Information given:
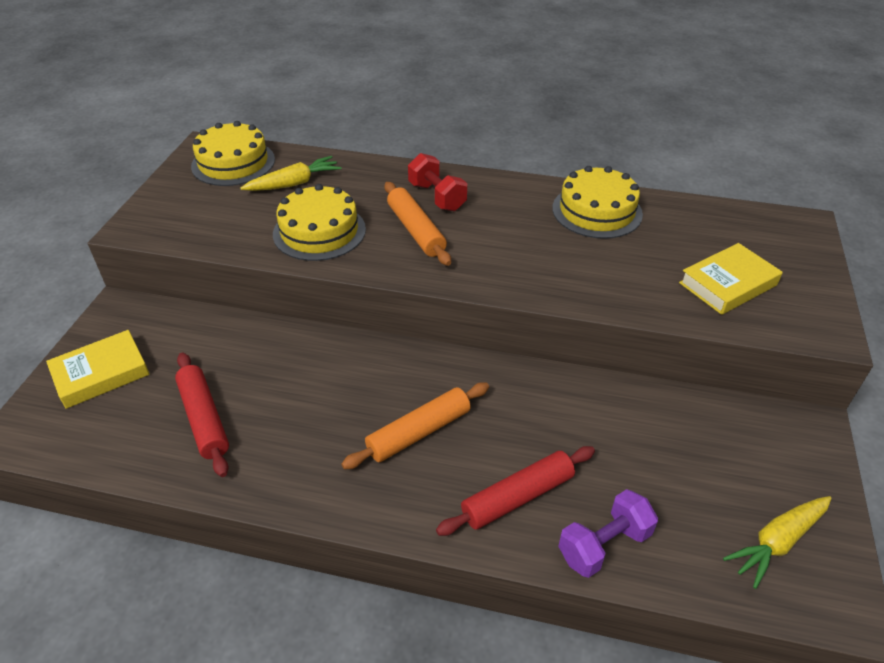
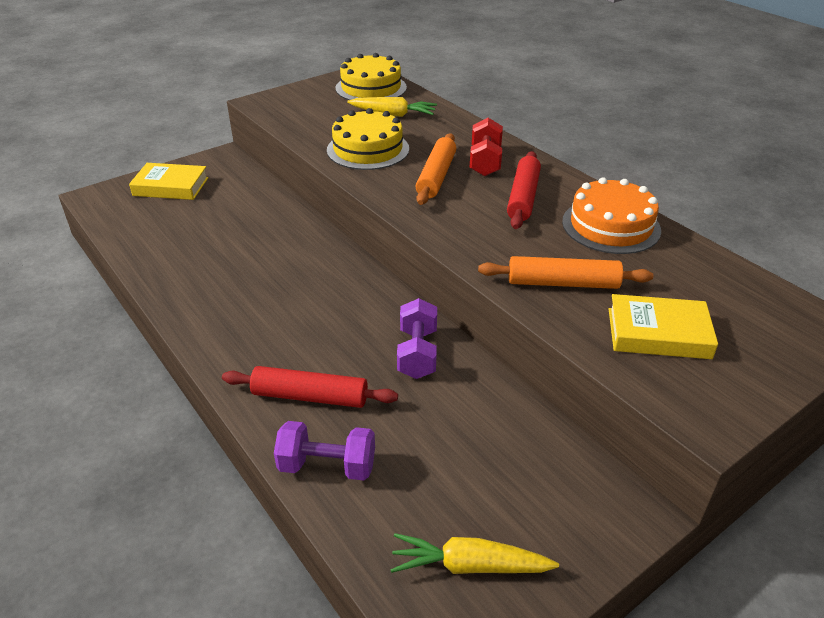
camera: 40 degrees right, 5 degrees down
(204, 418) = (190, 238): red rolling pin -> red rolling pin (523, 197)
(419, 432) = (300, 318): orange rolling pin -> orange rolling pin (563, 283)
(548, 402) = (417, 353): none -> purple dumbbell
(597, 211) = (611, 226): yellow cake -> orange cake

Exercise prompt: Repeat each record exactly, with the pictures left out.

Response:
camera: 40 degrees right, 5 degrees down
(204, 418) = (190, 238): red rolling pin -> red rolling pin (523, 197)
(419, 432) = (300, 318): orange rolling pin -> orange rolling pin (563, 283)
(548, 402) = (417, 353): none -> purple dumbbell
(597, 211) = (611, 226): yellow cake -> orange cake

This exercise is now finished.